Only a verbatim restatement of the lines from the one with "D4: zener 18V (A SIG, K CNT) -> none" through the end of the listing below is wanted. Pictures should be left out.

◇ ◇ ◇

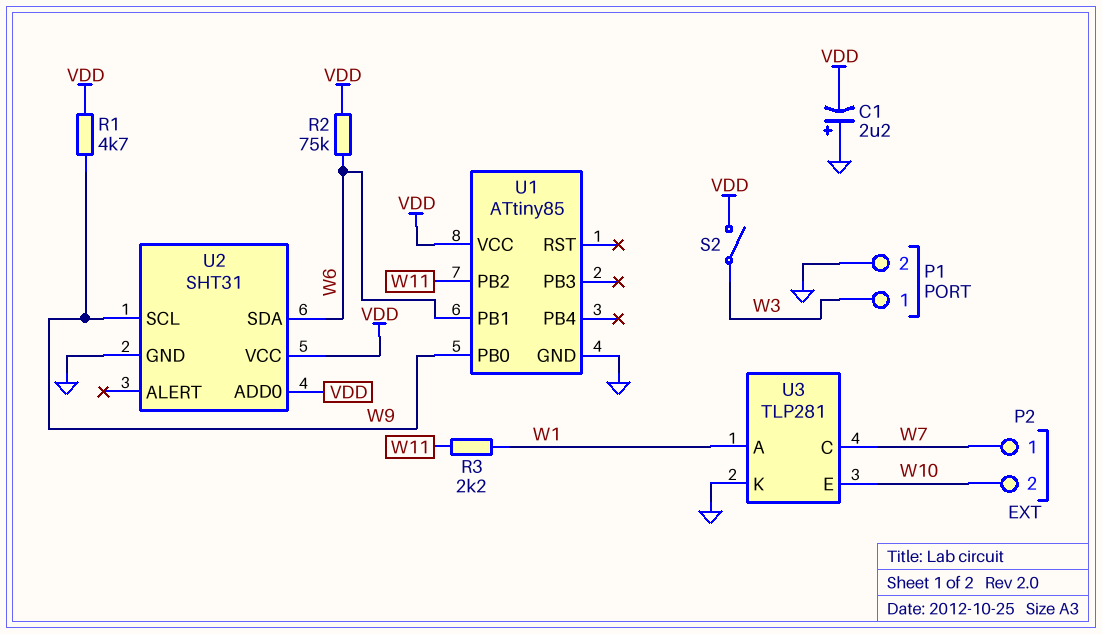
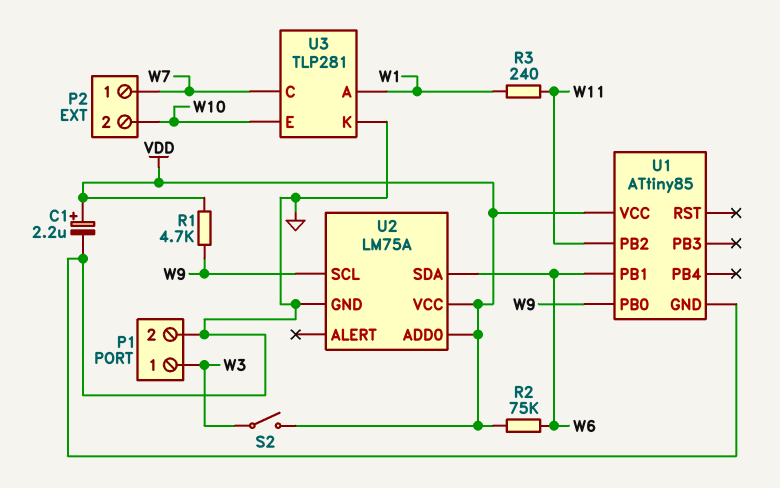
C1: 2.2uF (plus GND, minus VDD) -> 2.2uF (plus VDD, minus GND)
R3: 2.2k (W1, W11) -> 240 (W1, W11)
U2: SHT31 -> LM75A

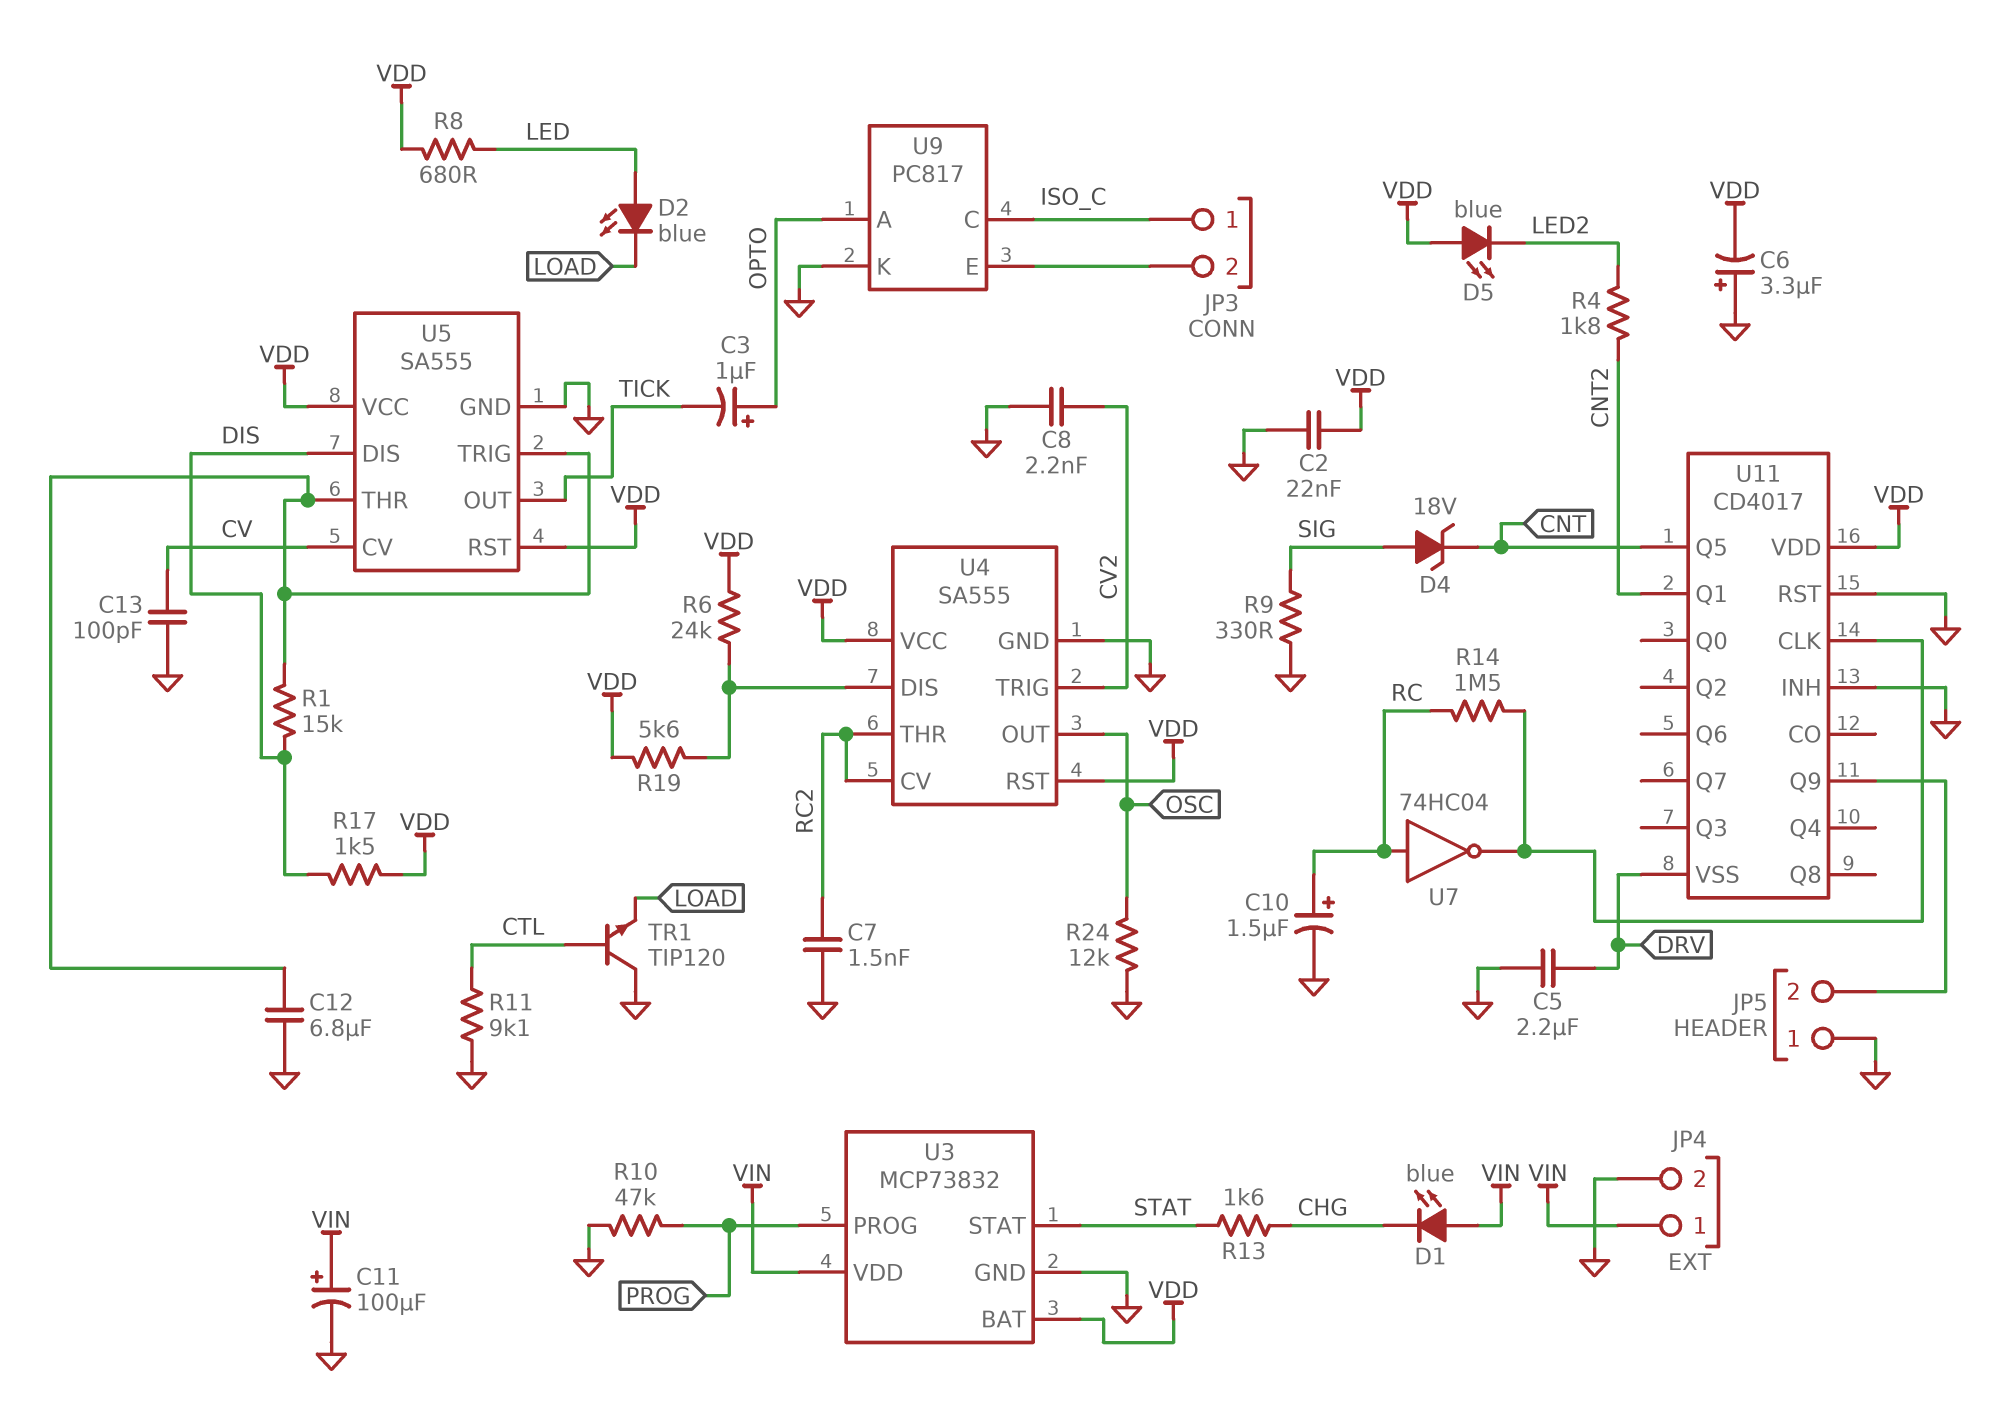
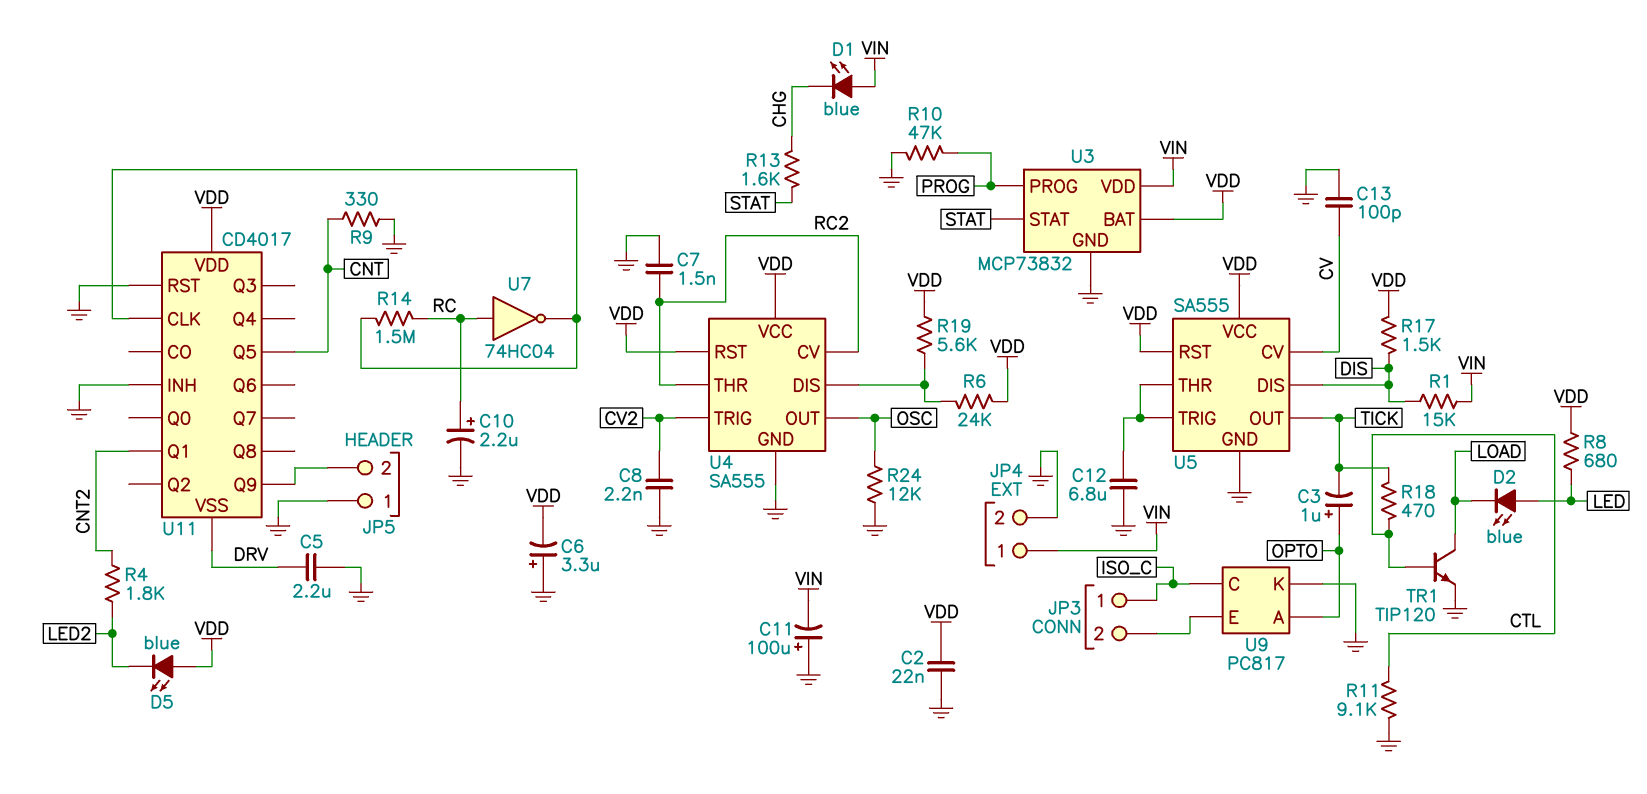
C10: 1.5uF (plus RC, minus GND) -> 2.2uF (plus RC, minus GND)
C11: 100uF (plus VIN, minus GND) -> 100uF (plus GND, minus VIN)
D4: zener 18V (A SIG, K CNT) -> none
R1: 15k (DIS, U5/THR) -> 15k (DIS, VIN)
R9: 330 (GND, SIG) -> 330 (CNT, GND)
R18: none -> 470 (CTL, TICK)
TR1: NPN TIP120 (B CTL, C GND, E LOAD) -> NPN TIP120 (B CTL, C LOAD, E GND)

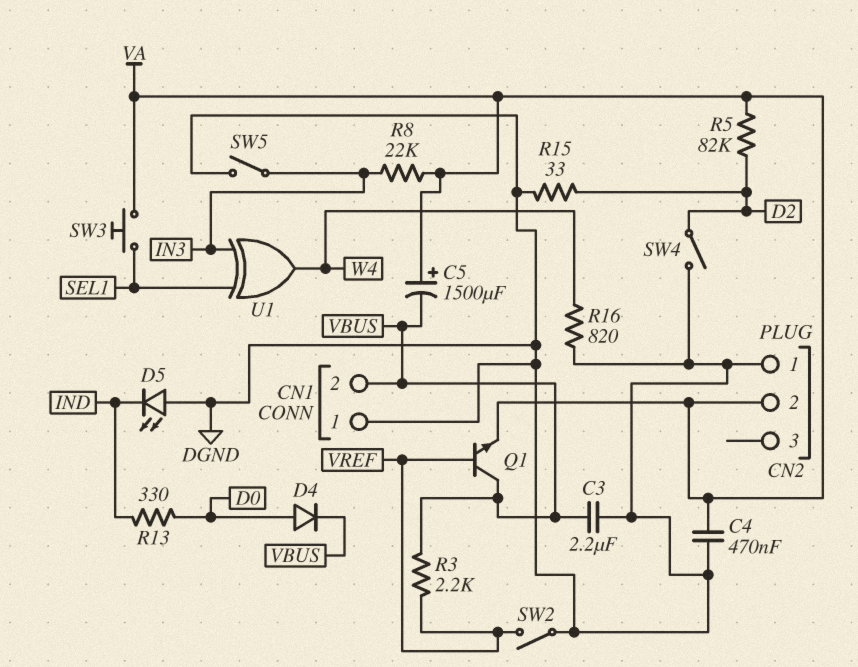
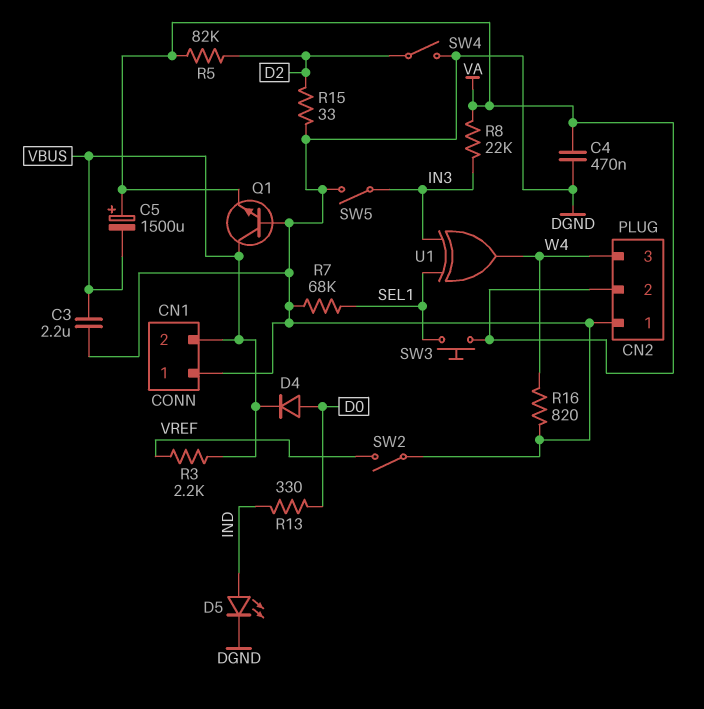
CN2 pin 3: none -> W4
D5: LED (A DGND, K IND) -> LED (A IND, K DGND)
Q1: NPN (B VREF, C VBUS, E VA) -> NPN (B DGND, C VBUS, E VA)
R7: none -> 68k (DGND, SEL1)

◇ ◇ ◇

• **Answer box**
D4: zener 18V (A SIG, K CNT) -> none
R1: 15k (DIS, U5/THR) -> 15k (DIS, VIN)
R9: 330 (GND, SIG) -> 330 (CNT, GND)
R18: none -> 470 (CTL, TICK)
TR1: NPN TIP120 (B CTL, C GND, E LOAD) -> NPN TIP120 (B CTL, C LOAD, E GND)

CN2 pin 3: none -> W4
D5: LED (A DGND, K IND) -> LED (A IND, K DGND)
Q1: NPN (B VREF, C VBUS, E VA) -> NPN (B DGND, C VBUS, E VA)
R7: none -> 68k (DGND, SEL1)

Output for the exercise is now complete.